(The task):
Find each line in the material that contains the word "given", matching case exactly, and copy those lines.

(Rows on where targets appear)
——

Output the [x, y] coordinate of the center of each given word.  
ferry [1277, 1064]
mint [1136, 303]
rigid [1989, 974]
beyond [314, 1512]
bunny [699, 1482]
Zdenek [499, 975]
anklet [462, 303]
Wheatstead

——

(Solution below):
Output the [x, y] coordinate of the center of each given word.  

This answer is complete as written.